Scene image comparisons
▬▬▬▬▬▬

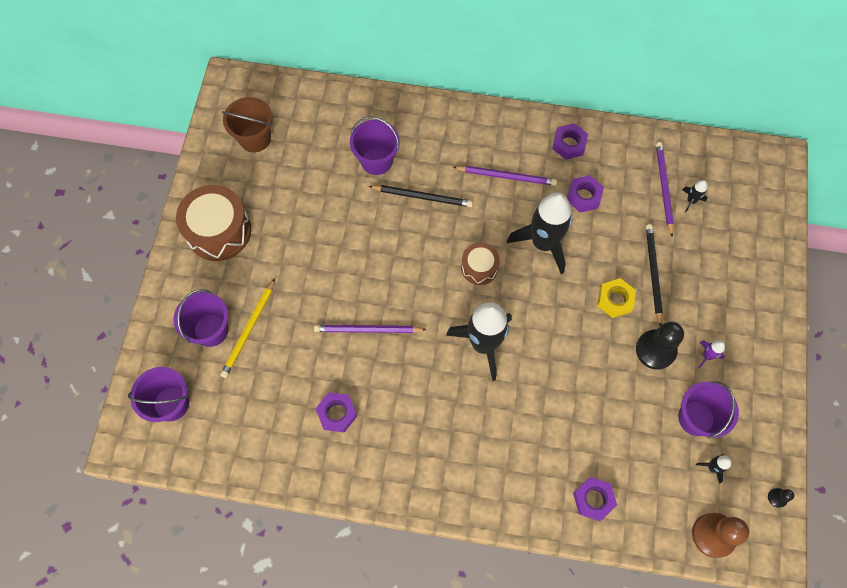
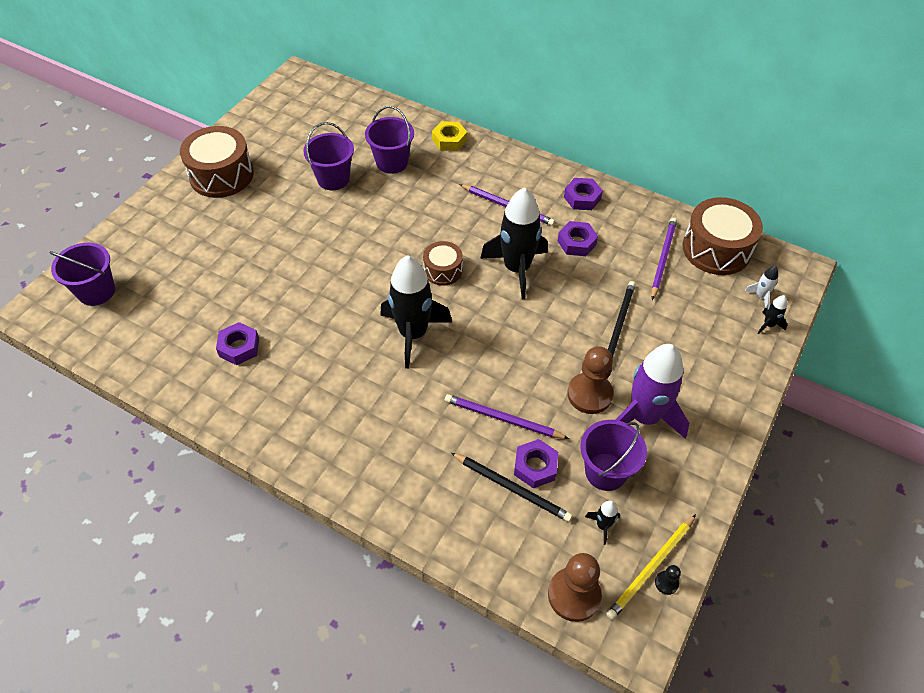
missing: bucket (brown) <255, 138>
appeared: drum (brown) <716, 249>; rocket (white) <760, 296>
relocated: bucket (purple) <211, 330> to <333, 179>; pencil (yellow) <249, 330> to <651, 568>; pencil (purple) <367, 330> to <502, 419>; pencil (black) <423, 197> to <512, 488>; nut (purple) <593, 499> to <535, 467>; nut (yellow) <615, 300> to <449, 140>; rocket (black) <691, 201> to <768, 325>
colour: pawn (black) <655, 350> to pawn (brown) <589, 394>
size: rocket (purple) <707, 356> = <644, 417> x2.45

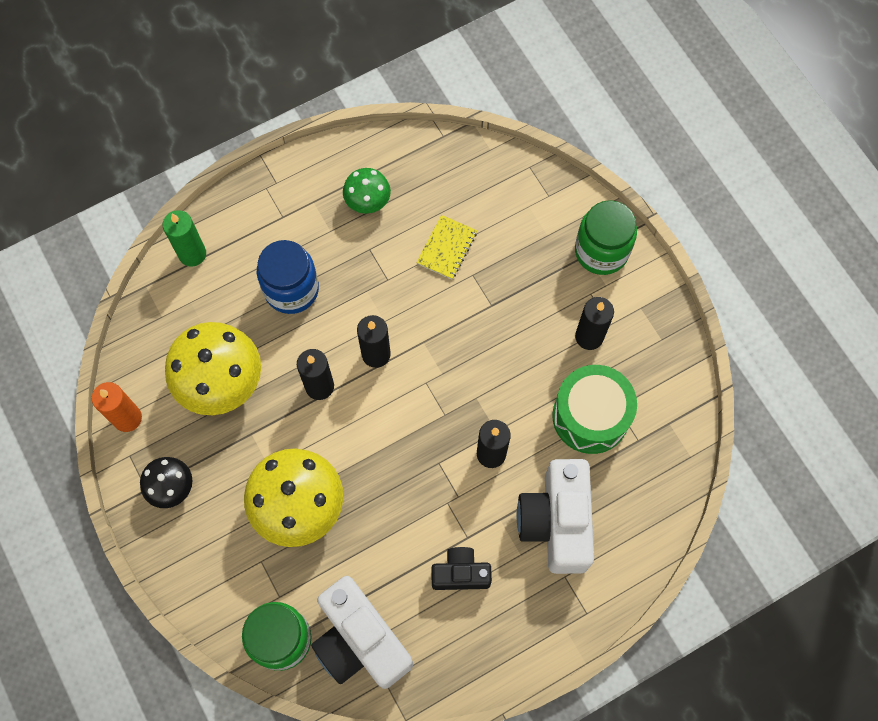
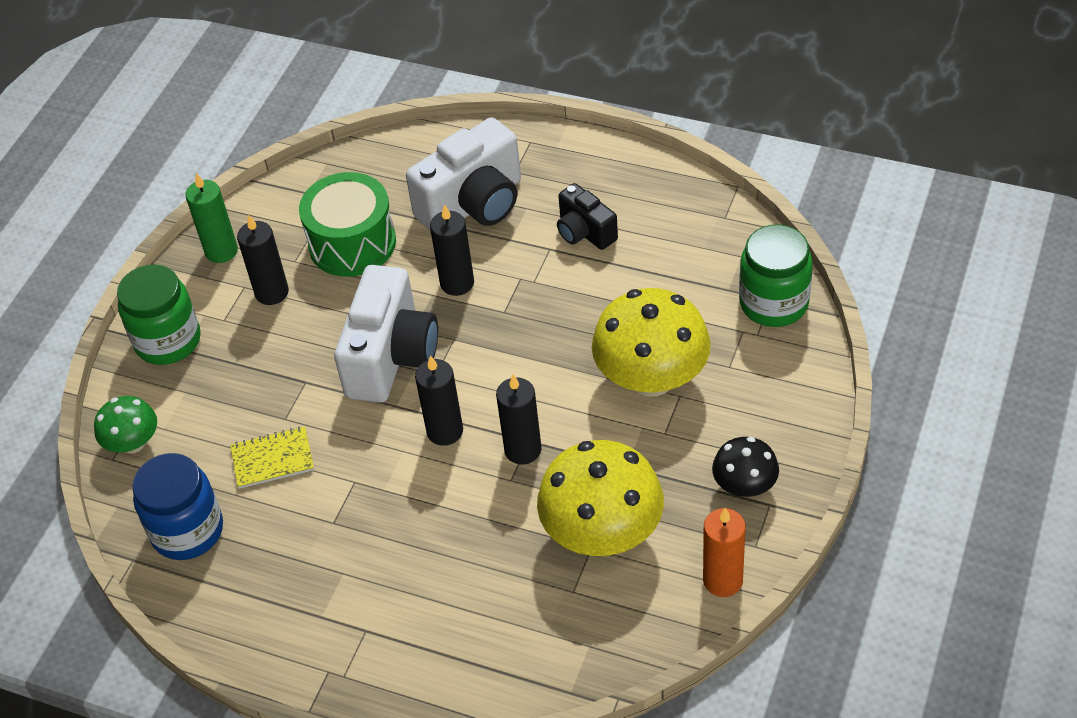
relocated: candle (green) <192, 254> to <221, 251>; jar (blue) <291, 289> to <187, 531>; camera (white) <360, 641> to <391, 357>; mushroom (green) <367, 201> to <133, 443>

▬▬▬▬▬▬

[Task statement]
Please reproduce every record exactly, leaving the pictures out.

[Your solution]
missing: bucket (brown) <255, 138>
appeared: drum (brown) <716, 249>; rocket (white) <760, 296>
relocated: bucket (purple) <211, 330> to <333, 179>; pencil (yellow) <249, 330> to <651, 568>; pencil (purple) <367, 330> to <502, 419>; pencil (black) <423, 197> to <512, 488>; nut (purple) <593, 499> to <535, 467>; nut (yellow) <615, 300> to <449, 140>; rocket (black) <691, 201> to <768, 325>
colour: pawn (black) <655, 350> to pawn (brown) <589, 394>
size: rocket (purple) <707, 356> = <644, 417> x2.45

relocated: candle (green) <192, 254> to <221, 251>; jar (blue) <291, 289> to <187, 531>; camera (white) <360, 641> to <391, 357>; mushroom (green) <367, 201> to <133, 443>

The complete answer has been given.